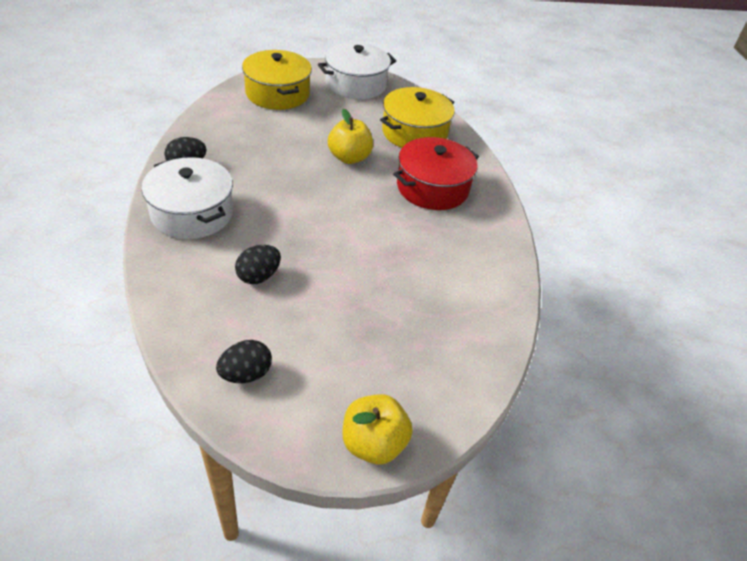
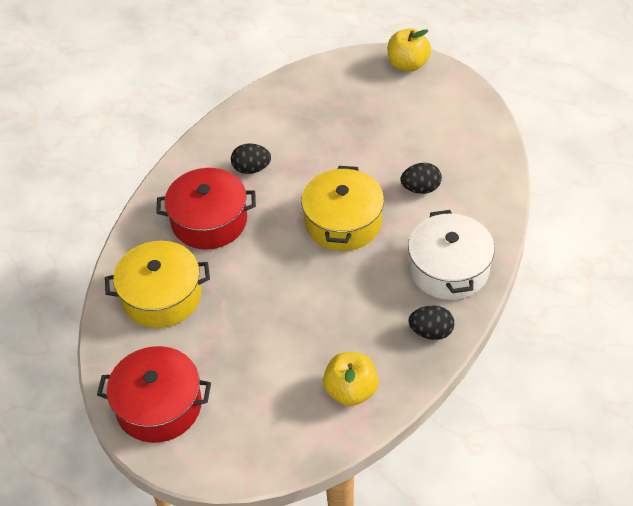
camera: 140 degrees left, 5 degrees up
black egg [216,340,272,383] -> black egg moved to [231,143,271,174]
yellow pot [242,50,312,110] -> yellow pot moved to [301,166,384,251]
white pot [318,42,396,99] -> red pot [97,346,211,443]
yellow apple [328,108,373,164] -> yellow apple moved to [323,352,379,406]

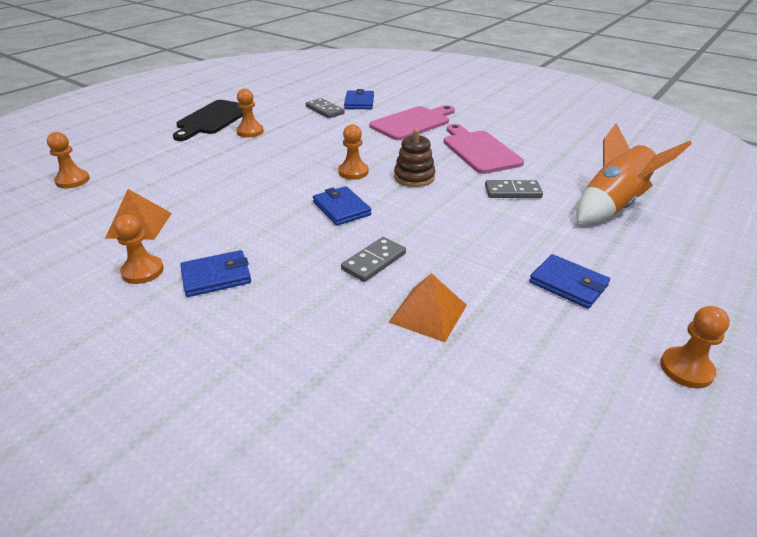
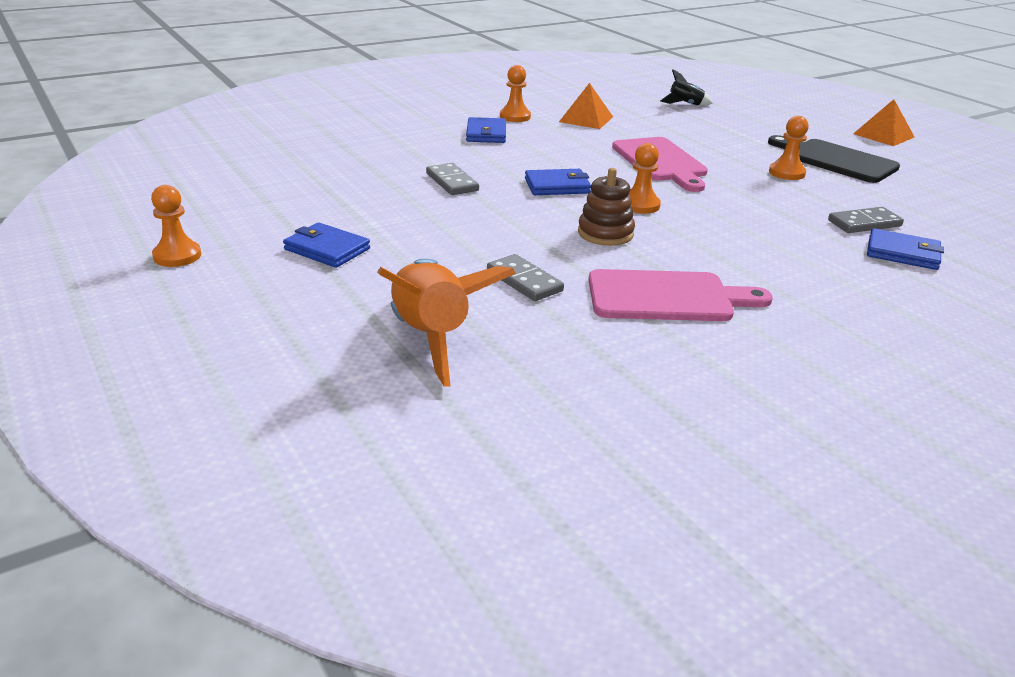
camera: 110 degrees right, 5 degrees down
orange pawn [47,132,90,189] -> black rocket [660,69,713,106]
pink cutting board [369,105,455,140] -> pink cutting board moved to [612,137,708,192]
orange pyramid [389,273,467,342] -> orange pyramid moved to [853,99,915,146]
grey domino [485,180,543,198] -> grey domino turned 60 degrees counterclockwise [487,254,564,301]
blue wallet [529,254,610,309] -> blue wallet turned 60 degrees clockwise [283,222,370,268]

TASK: For each line of the entries that holds the word "orange", pull that line out.

RESPONSE:
orange pawn [47,132,90,189] -> black rocket [660,69,713,106]
orange pyramid [389,273,467,342] -> orange pyramid moved to [853,99,915,146]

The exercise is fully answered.